-- Supplied records follows --
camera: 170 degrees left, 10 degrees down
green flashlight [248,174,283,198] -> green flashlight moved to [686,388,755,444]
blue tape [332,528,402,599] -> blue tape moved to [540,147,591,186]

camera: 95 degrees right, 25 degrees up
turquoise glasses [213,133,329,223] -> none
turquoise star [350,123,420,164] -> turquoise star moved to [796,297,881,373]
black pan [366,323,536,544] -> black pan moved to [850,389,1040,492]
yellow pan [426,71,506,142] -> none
-- Supplied records concluded --
-- Supplied records follows --
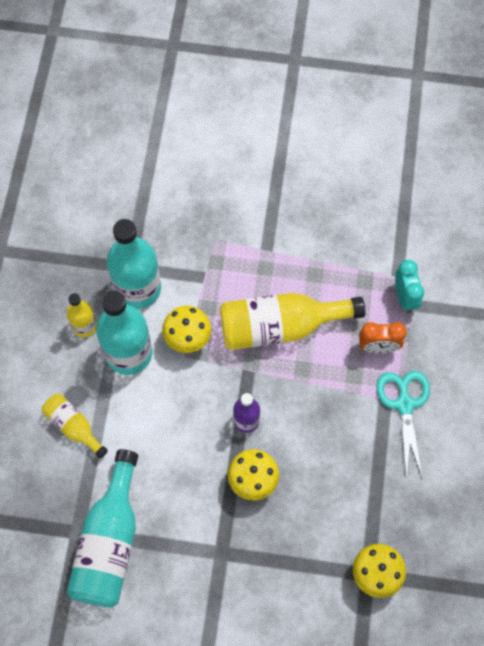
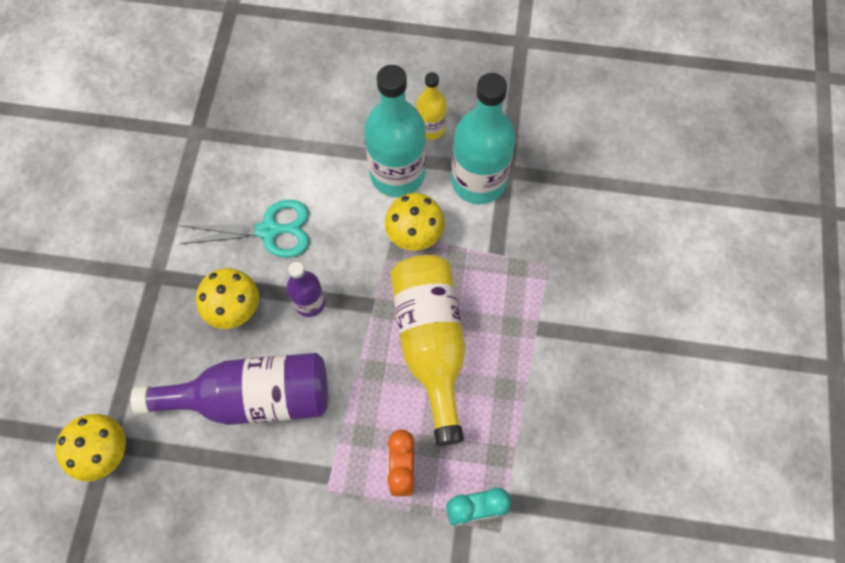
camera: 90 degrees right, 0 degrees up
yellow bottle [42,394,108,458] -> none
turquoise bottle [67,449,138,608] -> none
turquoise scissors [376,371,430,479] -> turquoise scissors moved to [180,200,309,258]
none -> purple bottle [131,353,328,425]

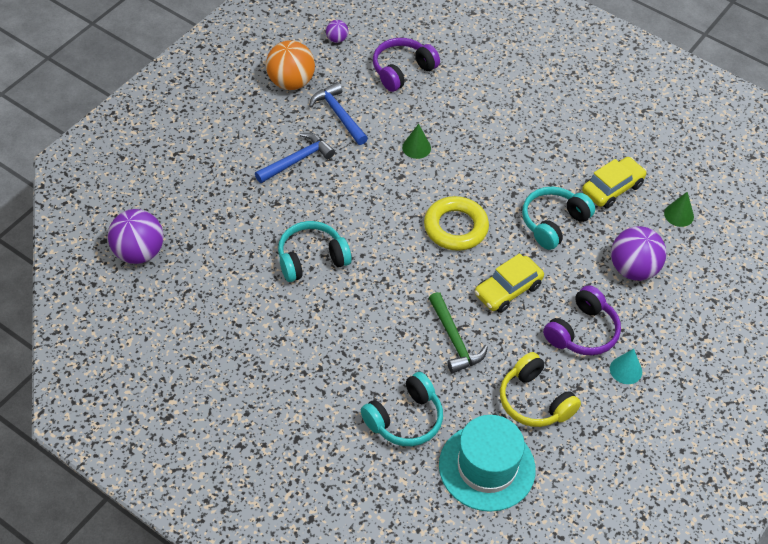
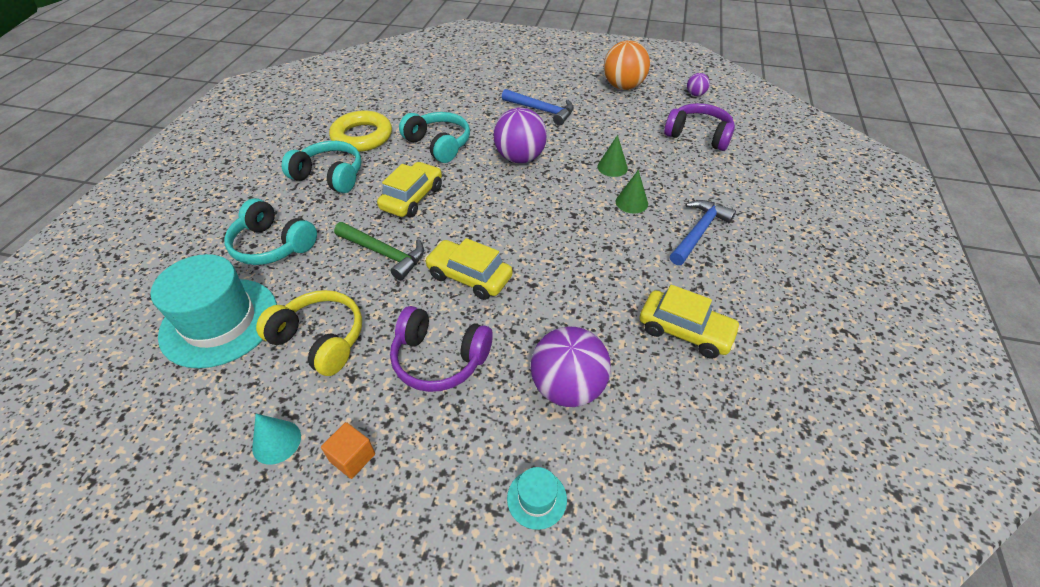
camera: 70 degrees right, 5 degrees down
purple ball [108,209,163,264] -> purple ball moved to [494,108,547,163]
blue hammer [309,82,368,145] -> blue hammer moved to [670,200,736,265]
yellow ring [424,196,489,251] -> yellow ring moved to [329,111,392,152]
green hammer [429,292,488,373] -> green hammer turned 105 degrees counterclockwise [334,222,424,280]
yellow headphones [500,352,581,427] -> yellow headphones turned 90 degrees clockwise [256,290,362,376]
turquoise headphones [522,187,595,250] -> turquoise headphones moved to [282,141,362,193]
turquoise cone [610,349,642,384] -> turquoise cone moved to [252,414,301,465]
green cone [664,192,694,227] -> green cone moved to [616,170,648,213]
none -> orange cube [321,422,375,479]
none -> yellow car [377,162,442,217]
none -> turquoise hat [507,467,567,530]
-- Supplied records concluded --
▶ [Problem to solve]: Retype only this portion of the data above: the line containing "turquoise cone [610,349,642,384]", the line containing "none -> turquoise hat [507,467,567,530]", and all lines between them, exactly.

▶ [Task output]:
turquoise cone [610,349,642,384] -> turquoise cone moved to [252,414,301,465]
green cone [664,192,694,227] -> green cone moved to [616,170,648,213]
none -> orange cube [321,422,375,479]
none -> yellow car [377,162,442,217]
none -> turquoise hat [507,467,567,530]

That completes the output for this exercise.